::: DATA SHOWN :::
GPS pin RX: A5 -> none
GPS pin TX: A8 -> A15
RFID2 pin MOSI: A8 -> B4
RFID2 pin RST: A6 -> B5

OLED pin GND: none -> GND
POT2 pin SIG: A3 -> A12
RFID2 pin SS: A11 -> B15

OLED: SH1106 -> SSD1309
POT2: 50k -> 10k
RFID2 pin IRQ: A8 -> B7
:::
::: DATA SHOWN :::
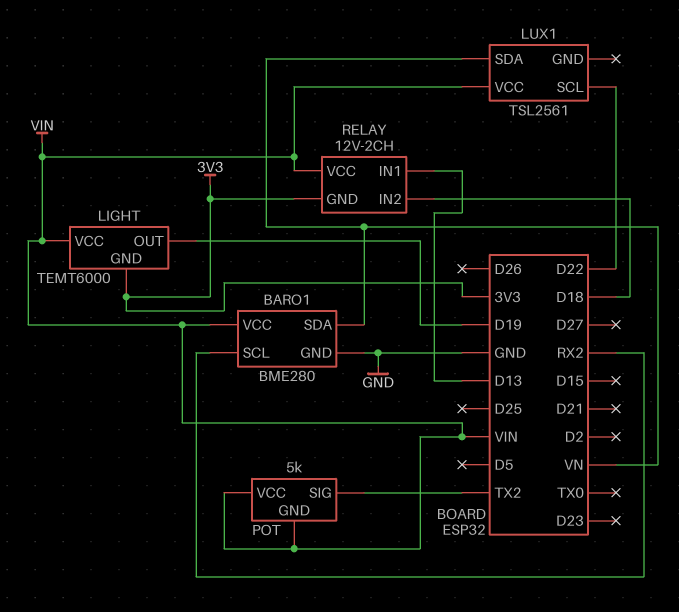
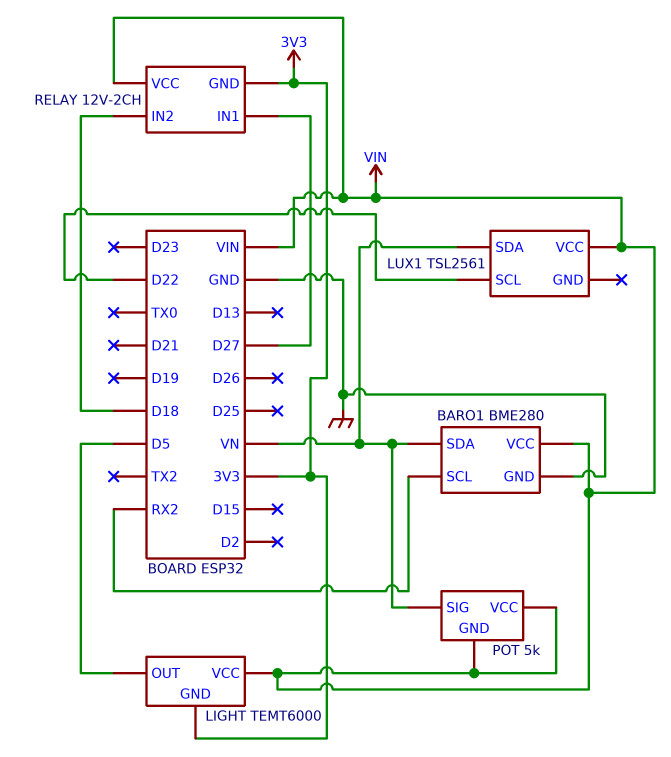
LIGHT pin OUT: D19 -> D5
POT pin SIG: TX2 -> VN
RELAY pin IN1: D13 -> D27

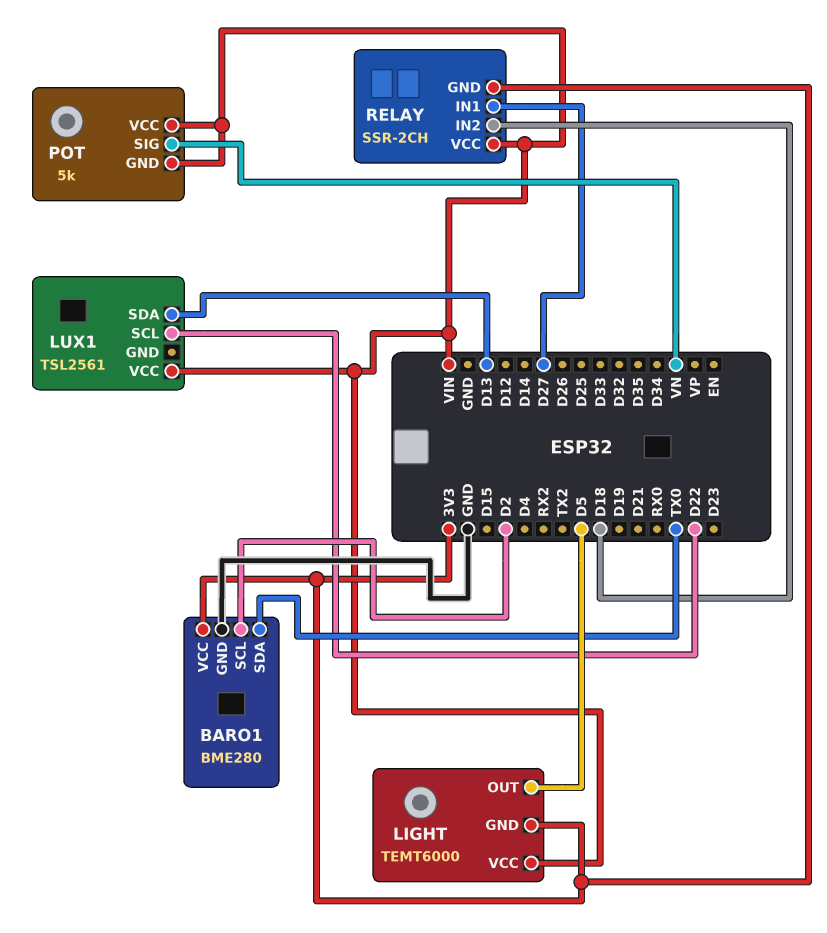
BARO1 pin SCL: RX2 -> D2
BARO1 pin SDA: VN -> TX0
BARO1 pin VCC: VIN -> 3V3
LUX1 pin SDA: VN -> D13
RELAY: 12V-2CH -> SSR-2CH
:::
::: DATA SHOWN :::
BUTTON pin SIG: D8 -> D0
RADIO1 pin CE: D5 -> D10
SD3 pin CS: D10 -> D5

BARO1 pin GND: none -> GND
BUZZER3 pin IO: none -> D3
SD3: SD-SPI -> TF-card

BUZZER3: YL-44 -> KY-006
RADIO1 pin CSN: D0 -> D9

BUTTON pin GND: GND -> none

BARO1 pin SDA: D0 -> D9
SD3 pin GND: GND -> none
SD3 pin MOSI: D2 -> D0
:::
* TASK DETAILS
Your answer should consist solely of the lines above from the line with "BUZZER3 pin IO: none -> D3" to the line with "SD3 pin MOSI: D2 -> D0", both included, reproduced exactly.

* ANSWER BOX
BUZZER3 pin IO: none -> D3
SD3: SD-SPI -> TF-card

BUZZER3: YL-44 -> KY-006
RADIO1 pin CSN: D0 -> D9

BUTTON pin GND: GND -> none

BARO1 pin SDA: D0 -> D9
SD3 pin GND: GND -> none
SD3 pin MOSI: D2 -> D0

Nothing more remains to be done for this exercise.